[WHAT THE TASK ASKS]
Please give all of the data again, character for character, and drop the pictures.

[DATA IN THIS EXERCISE]
--*--

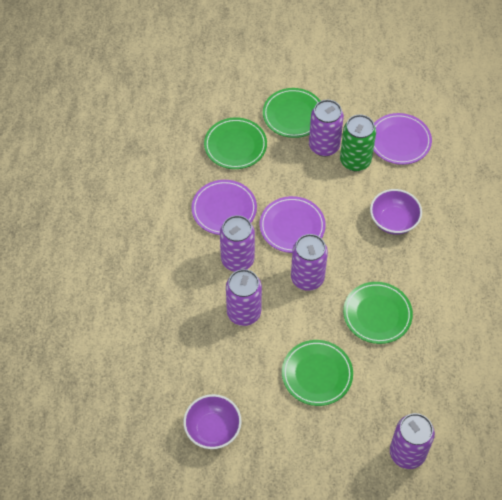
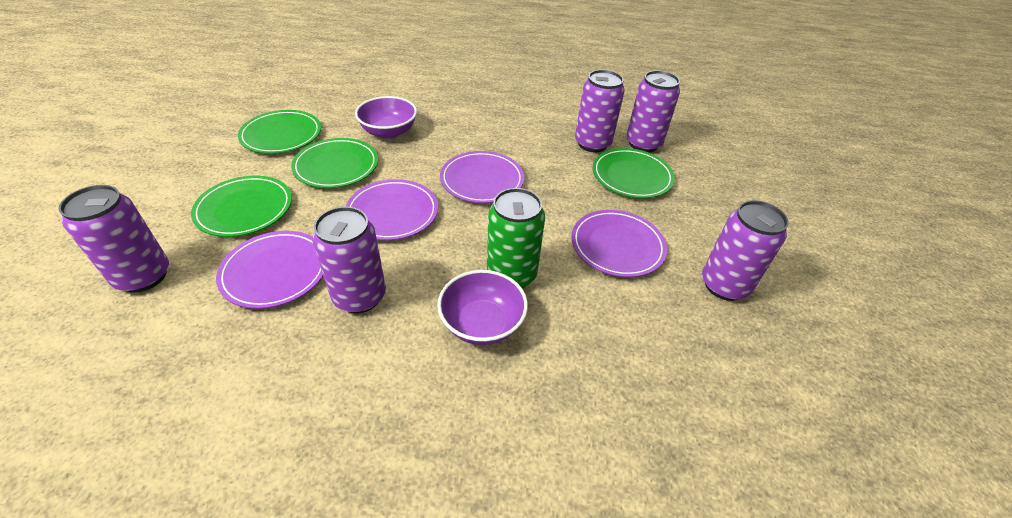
purple plate: 3 -> 4

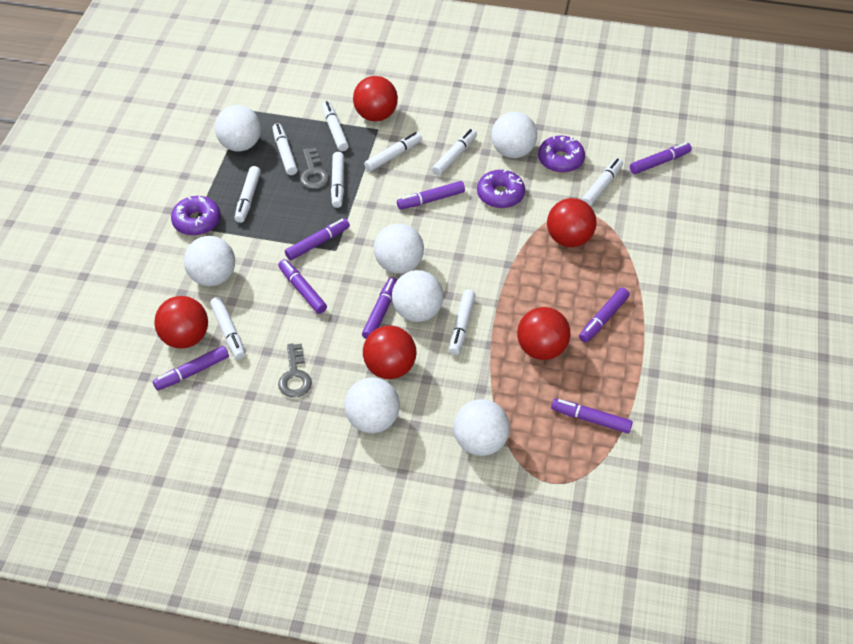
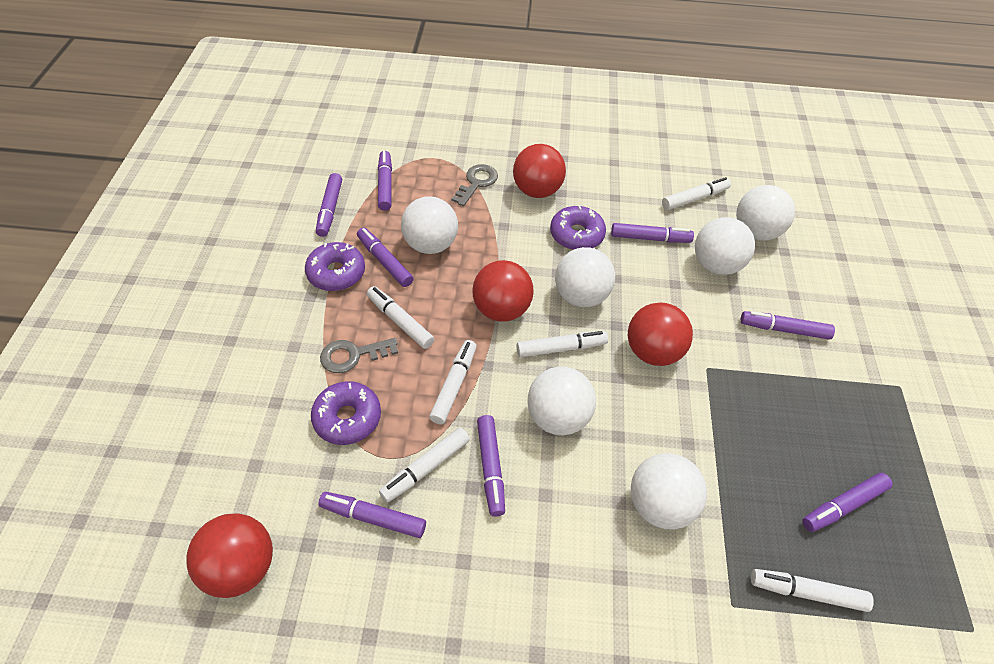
red ball: 5 -> 4
white ball: 7 -> 6
white marker: 9 -> 6

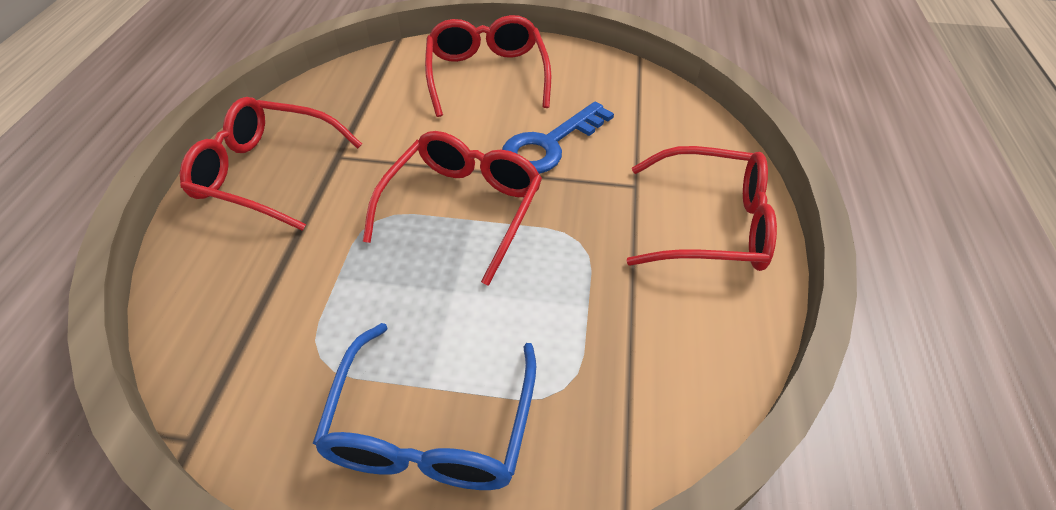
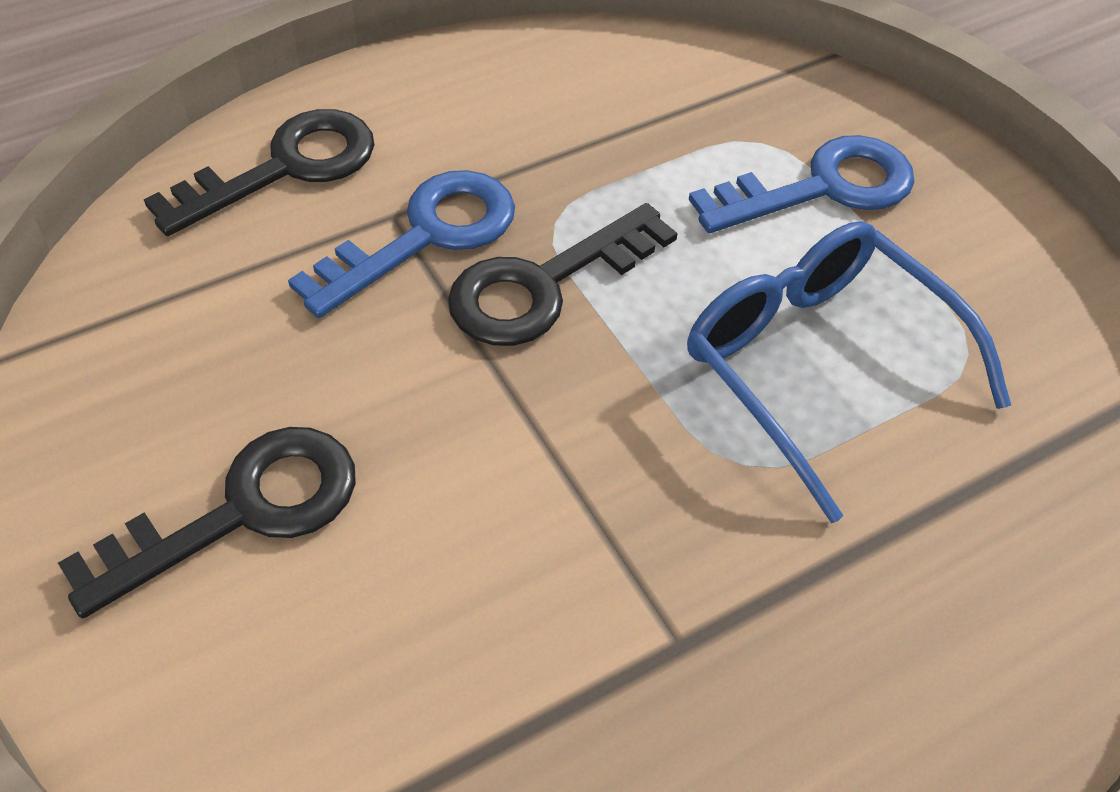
black key: 0 -> 3
blue key: 1 -> 2
red glasses: 4 -> 0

--*--

[OUTPUT FOR THIS EXERCISE]
purple plate: 3 -> 4

red ball: 5 -> 4
white ball: 7 -> 6
white marker: 9 -> 6

black key: 0 -> 3
blue key: 1 -> 2
red glasses: 4 -> 0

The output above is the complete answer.